> [What is needed] Lines that include the word "white" should be copied from the listing that follows.

++++++

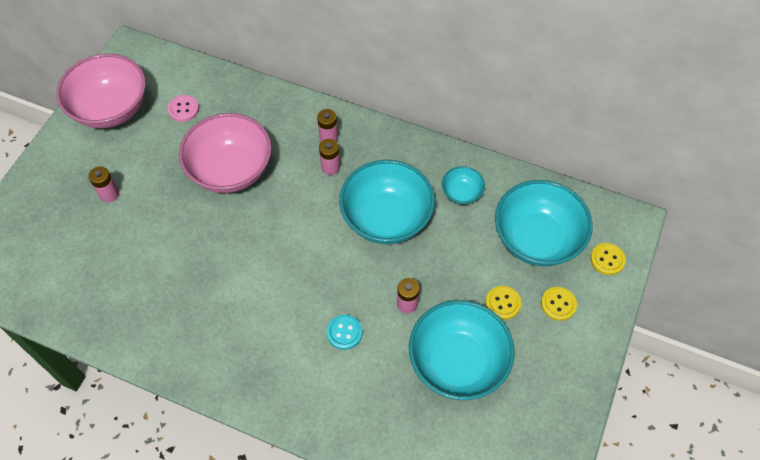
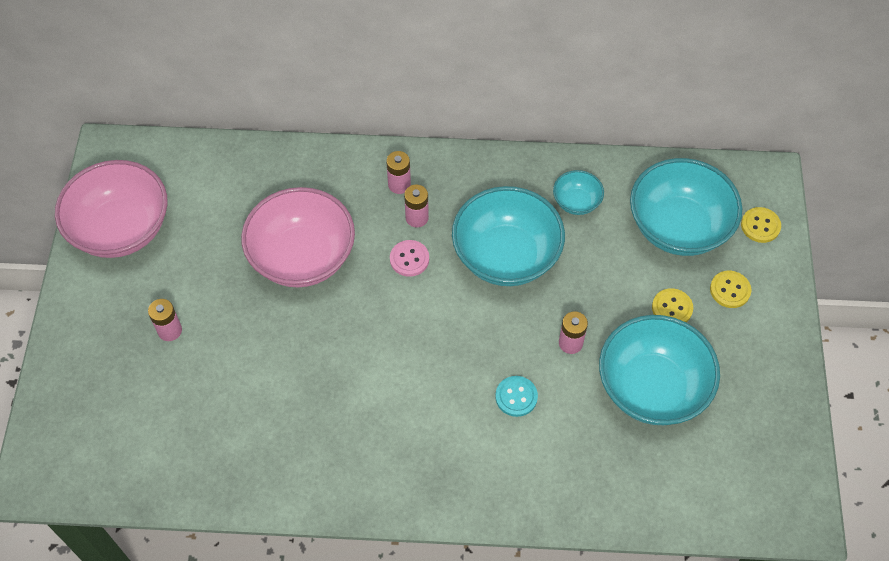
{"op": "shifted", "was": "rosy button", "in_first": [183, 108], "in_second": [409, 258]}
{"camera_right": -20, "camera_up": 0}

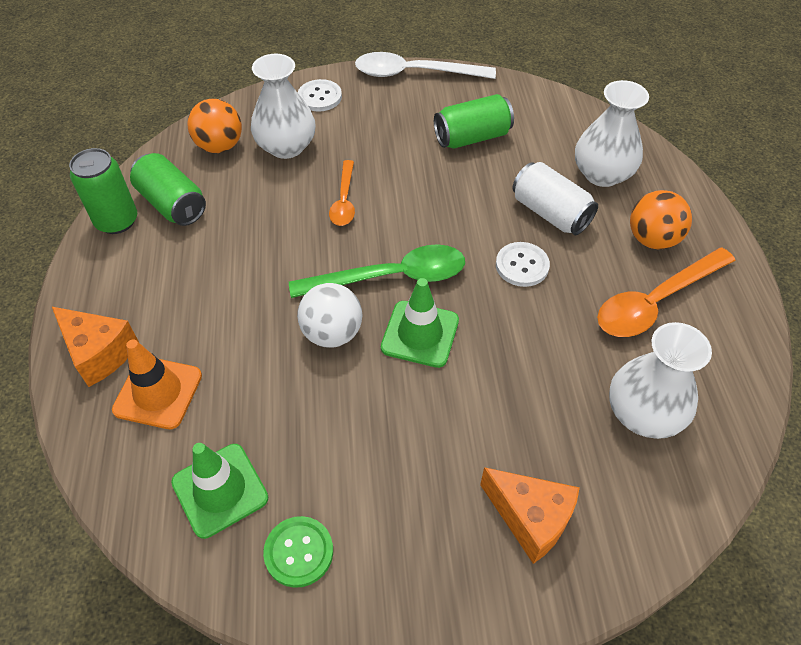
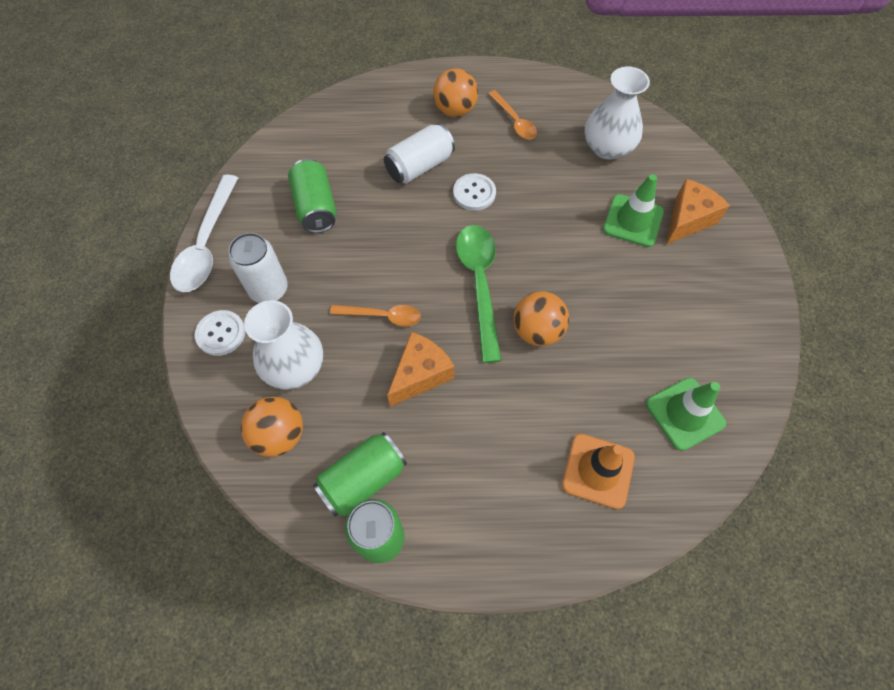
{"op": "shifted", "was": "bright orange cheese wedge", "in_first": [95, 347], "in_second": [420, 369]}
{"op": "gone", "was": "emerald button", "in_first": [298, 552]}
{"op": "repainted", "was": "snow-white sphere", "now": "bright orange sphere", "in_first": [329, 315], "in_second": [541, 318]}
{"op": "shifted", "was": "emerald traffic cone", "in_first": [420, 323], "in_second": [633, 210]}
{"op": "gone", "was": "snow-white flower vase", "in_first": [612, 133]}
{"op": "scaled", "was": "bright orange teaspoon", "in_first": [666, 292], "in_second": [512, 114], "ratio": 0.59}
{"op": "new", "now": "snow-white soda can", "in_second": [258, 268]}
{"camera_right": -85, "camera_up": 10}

++++++

> [Task result]
{"op": "repainted", "was": "snow-white sphere", "now": "bright orange sphere", "in_first": [329, 315], "in_second": [541, 318]}
{"op": "gone", "was": "snow-white flower vase", "in_first": [612, 133]}
{"op": "new", "now": "snow-white soda can", "in_second": [258, 268]}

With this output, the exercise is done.